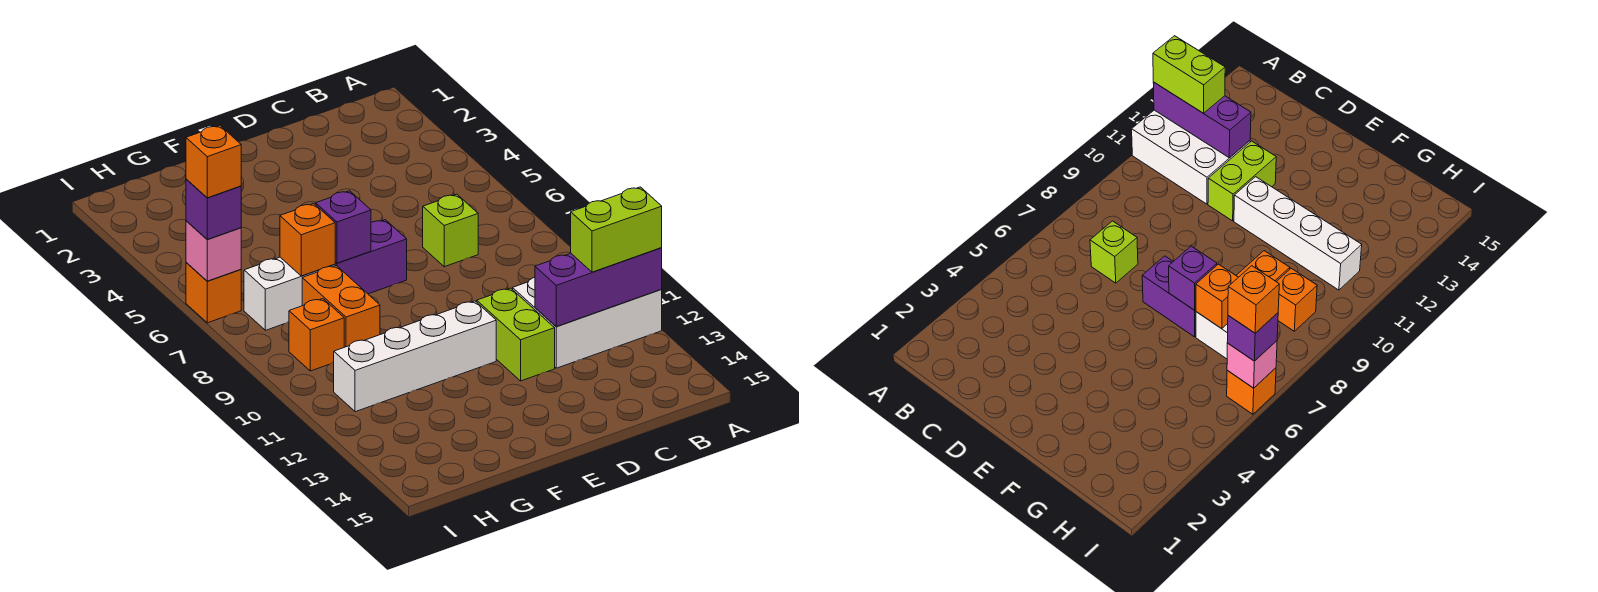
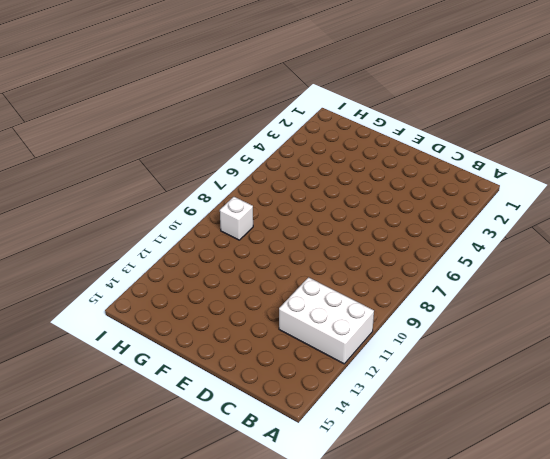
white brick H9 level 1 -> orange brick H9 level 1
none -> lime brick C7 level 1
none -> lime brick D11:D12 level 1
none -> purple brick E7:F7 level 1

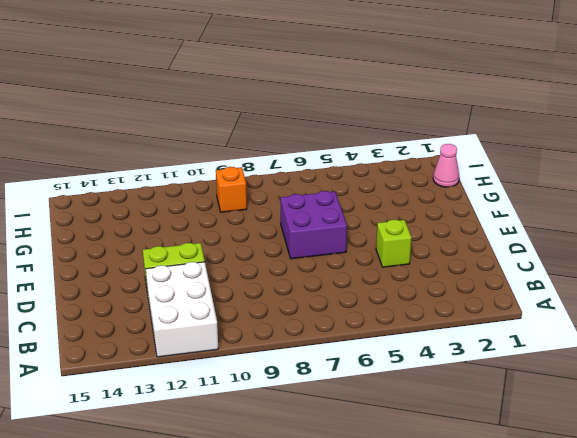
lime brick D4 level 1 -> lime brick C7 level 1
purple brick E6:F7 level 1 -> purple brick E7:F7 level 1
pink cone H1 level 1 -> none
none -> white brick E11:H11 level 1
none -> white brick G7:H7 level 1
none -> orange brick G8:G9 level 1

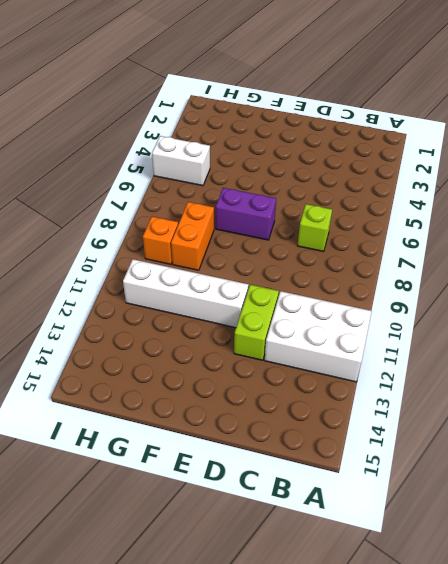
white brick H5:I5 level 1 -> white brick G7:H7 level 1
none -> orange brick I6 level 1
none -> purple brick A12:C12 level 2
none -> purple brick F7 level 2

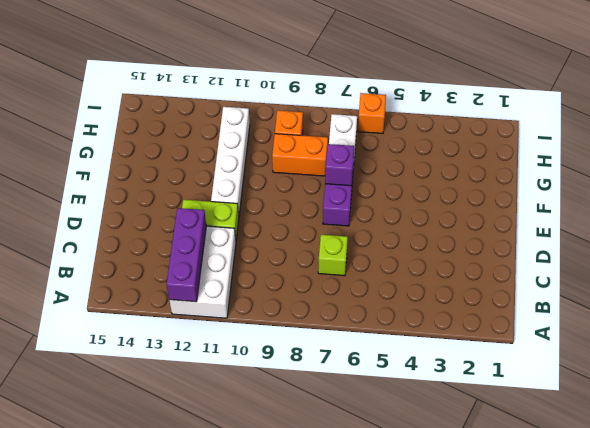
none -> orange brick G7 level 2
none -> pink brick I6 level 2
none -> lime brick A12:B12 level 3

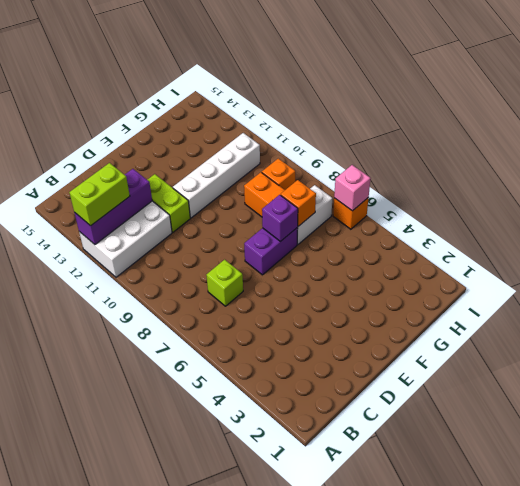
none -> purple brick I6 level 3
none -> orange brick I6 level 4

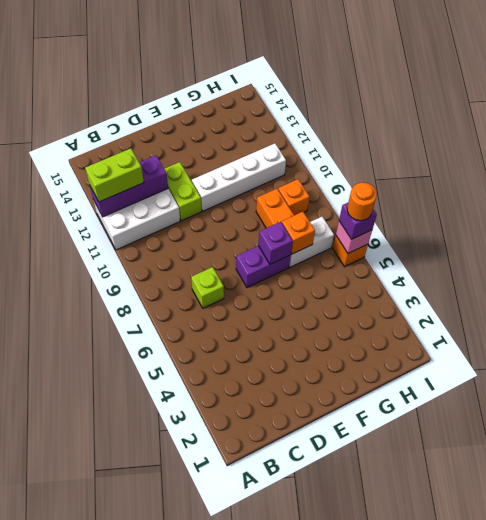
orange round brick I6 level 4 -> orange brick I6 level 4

--------------------------------------------------

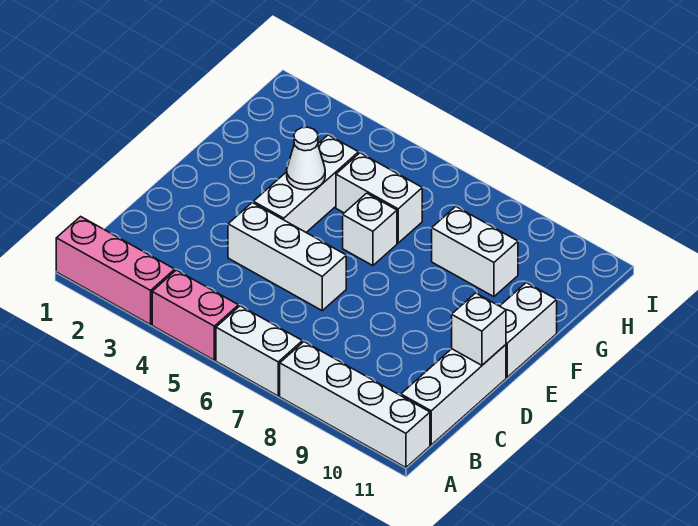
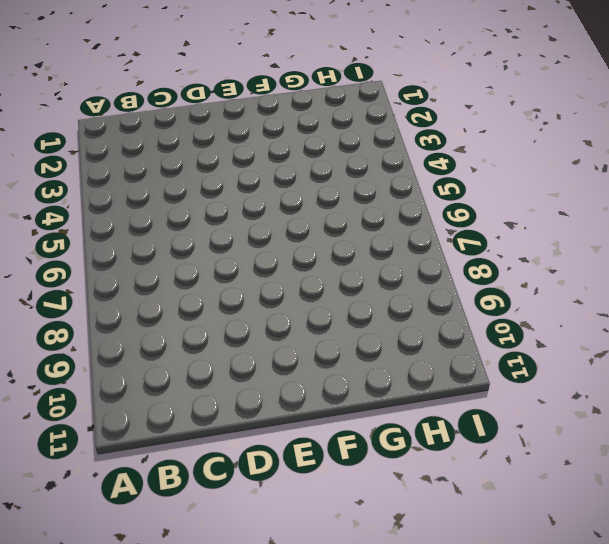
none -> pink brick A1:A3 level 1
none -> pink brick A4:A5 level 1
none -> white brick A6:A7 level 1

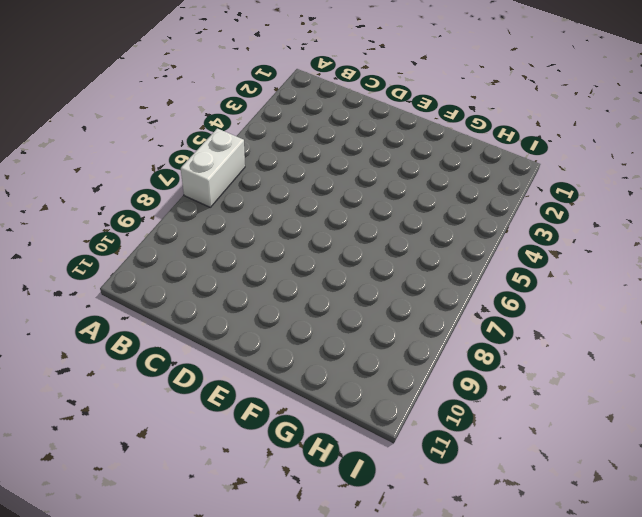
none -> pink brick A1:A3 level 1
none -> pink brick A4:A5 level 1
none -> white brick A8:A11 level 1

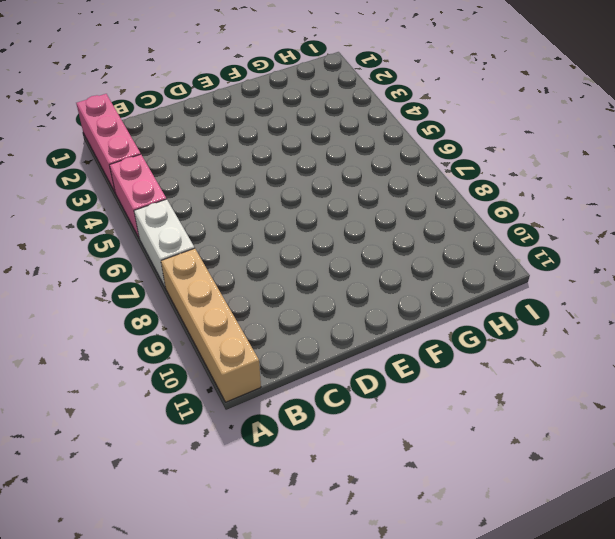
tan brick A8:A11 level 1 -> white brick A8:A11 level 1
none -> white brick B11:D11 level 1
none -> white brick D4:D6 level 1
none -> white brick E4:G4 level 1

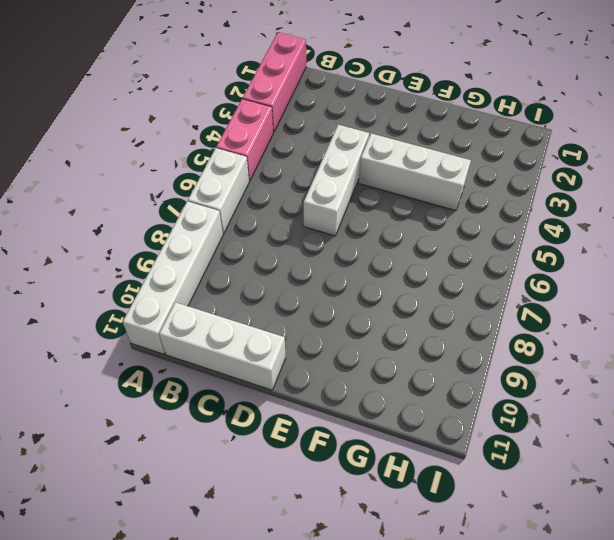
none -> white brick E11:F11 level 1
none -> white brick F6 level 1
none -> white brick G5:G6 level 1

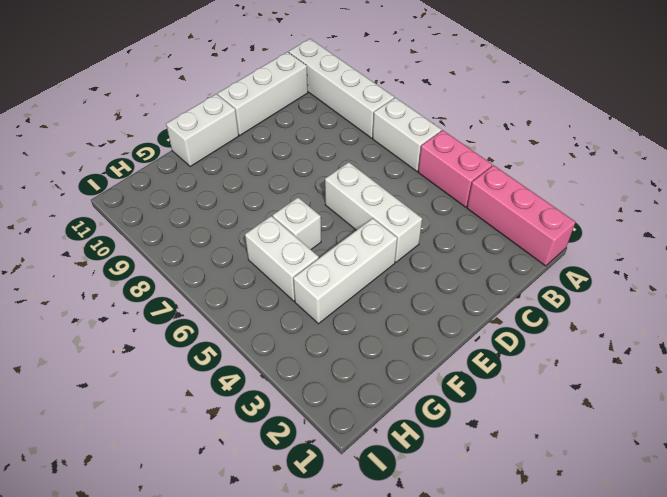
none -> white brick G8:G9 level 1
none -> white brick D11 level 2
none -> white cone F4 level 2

--------------------------------------------------

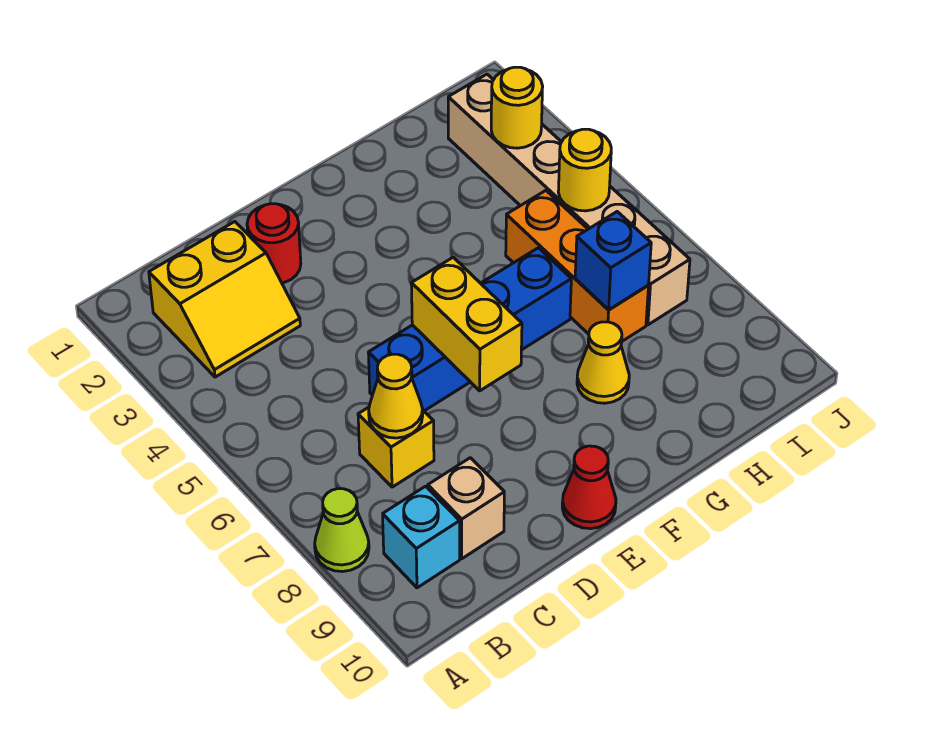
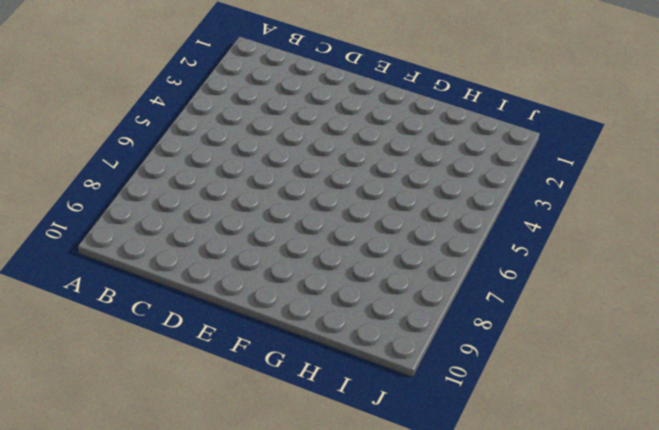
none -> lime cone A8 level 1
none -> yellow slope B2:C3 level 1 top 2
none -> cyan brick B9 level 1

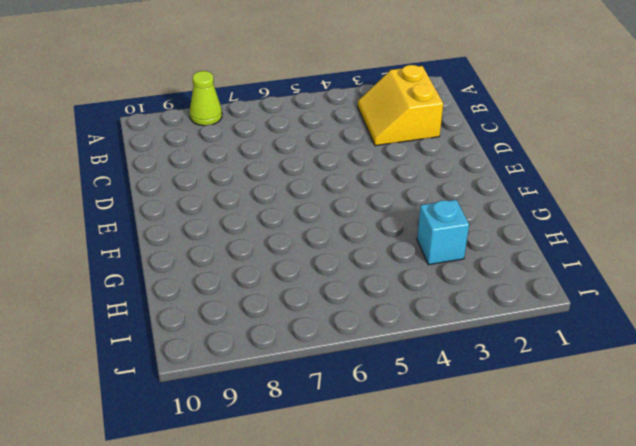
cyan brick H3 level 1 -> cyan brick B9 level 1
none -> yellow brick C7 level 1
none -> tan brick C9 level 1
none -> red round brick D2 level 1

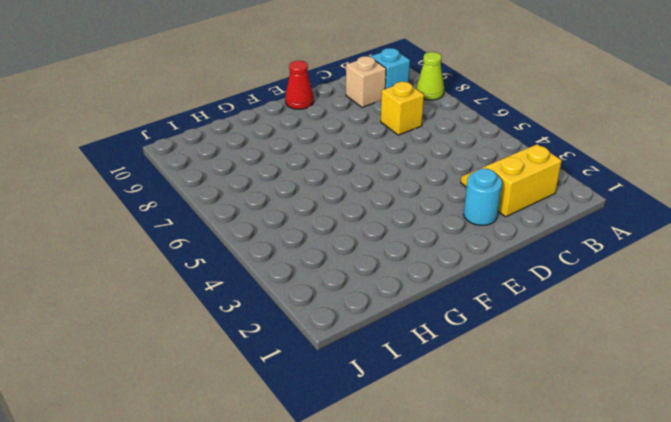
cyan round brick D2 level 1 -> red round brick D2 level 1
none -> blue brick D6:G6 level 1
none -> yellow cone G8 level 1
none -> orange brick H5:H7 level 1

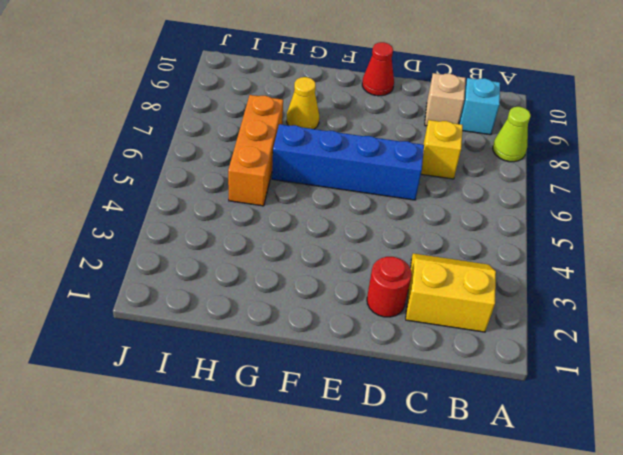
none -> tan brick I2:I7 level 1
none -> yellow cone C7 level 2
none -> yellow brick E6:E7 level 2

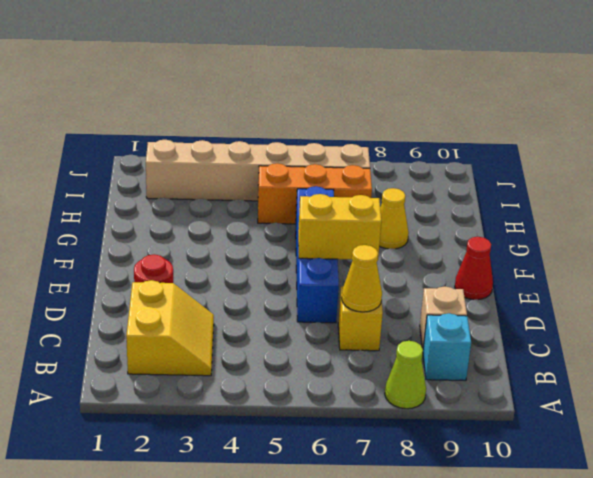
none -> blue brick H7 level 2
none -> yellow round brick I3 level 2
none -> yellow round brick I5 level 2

--------------------------------------------------

**EXERCISE DETAILS:** Exactly the lines starting at the one above with "purple brick E6:F7" and ending at the one with "orange round brick" should be printed, and nothing else. Omit the pictures.

**OUTPUT OF THE EXERCISE:**
purple brick E6:F7 level 1 -> purple brick E7:F7 level 1
pink cone H1 level 1 -> none
none -> white brick E11:H11 level 1
none -> white brick G7:H7 level 1
none -> orange brick G8:G9 level 1

white brick H5:I5 level 1 -> white brick G7:H7 level 1
none -> orange brick I6 level 1
none -> purple brick A12:C12 level 2
none -> purple brick F7 level 2

none -> orange brick G7 level 2
none -> pink brick I6 level 2
none -> lime brick A12:B12 level 3

none -> purple brick I6 level 3
none -> orange brick I6 level 4

orange round brick I6 level 4 -> orange brick I6 level 4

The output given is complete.